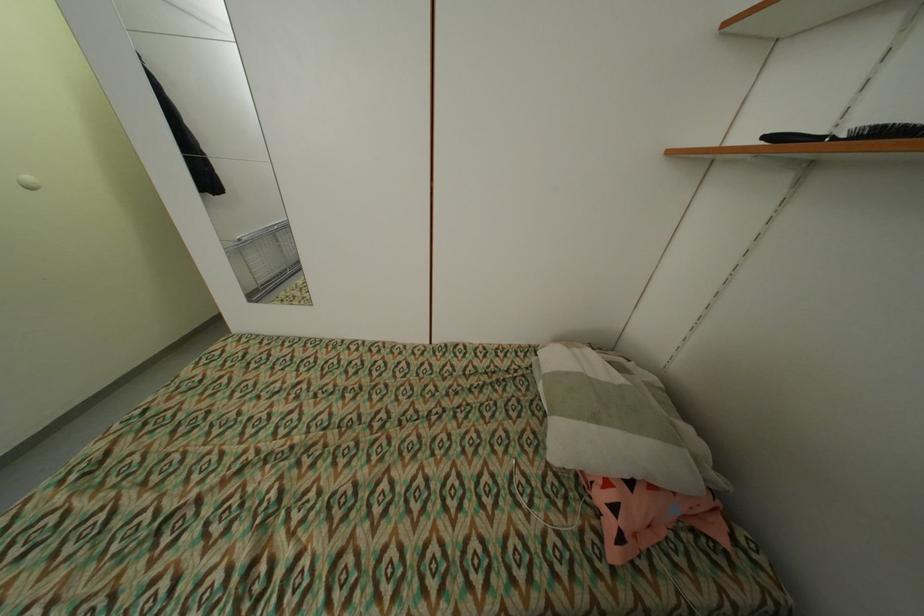
Where would you grasp the black hairbrush? Please return your answer as a coordinate pair (x, y).

(849, 134)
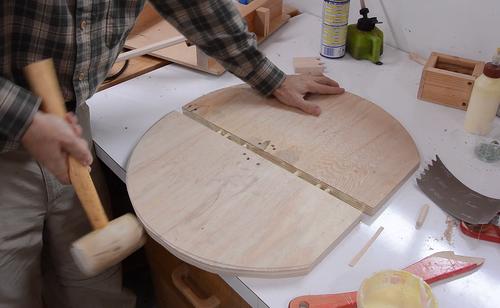
At what (x,y) coordinates should I click in order to perform the action: click on wooden objects. Please return your answer as a coordinate pair (x, y). Looking at the image, I should click on click(x=262, y=179), click(x=333, y=145), click(x=89, y=207), click(x=180, y=55), click(x=446, y=85), click(x=420, y=216).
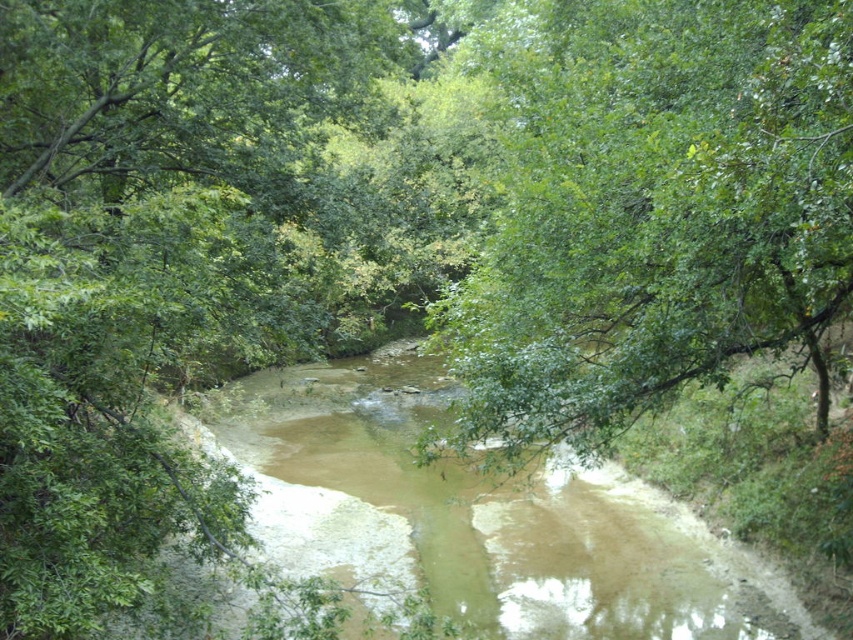
Can you confirm if green leafy tree at center is smaller than brown sedimentary water at center?

No, green leafy tree at center is not smaller than brown sedimentary water at center.

This screenshot has width=853, height=640. In order to click on green leafy tree at center in this screenshot , I will do `click(653, 211)`.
· · · ·
_WHAT THE TASK REQUIRES:_ Rewrite all of the data above with "black hairbrush" replaced by "blue hairbrush" and every other word unchanged. Omit the pictures from your answer.

_ANSWER BOX:_
Where would you grasp the blue hairbrush? Please return your answer as a coordinate pair (x, y).

(849, 134)
At what (x,y) coordinates should I click in order to perform the action: click on wooden objects. Please return your answer as a coordinate pair (x, y). Looking at the image, I should click on click(x=262, y=179), click(x=333, y=145), click(x=89, y=207), click(x=180, y=55), click(x=446, y=85), click(x=420, y=216).
Can you confirm if green leafy tree at center is smaller than brown sedimentary water at center?

No, green leafy tree at center is not smaller than brown sedimentary water at center.

This screenshot has width=853, height=640. In order to click on green leafy tree at center in this screenshot , I will do `click(653, 211)`.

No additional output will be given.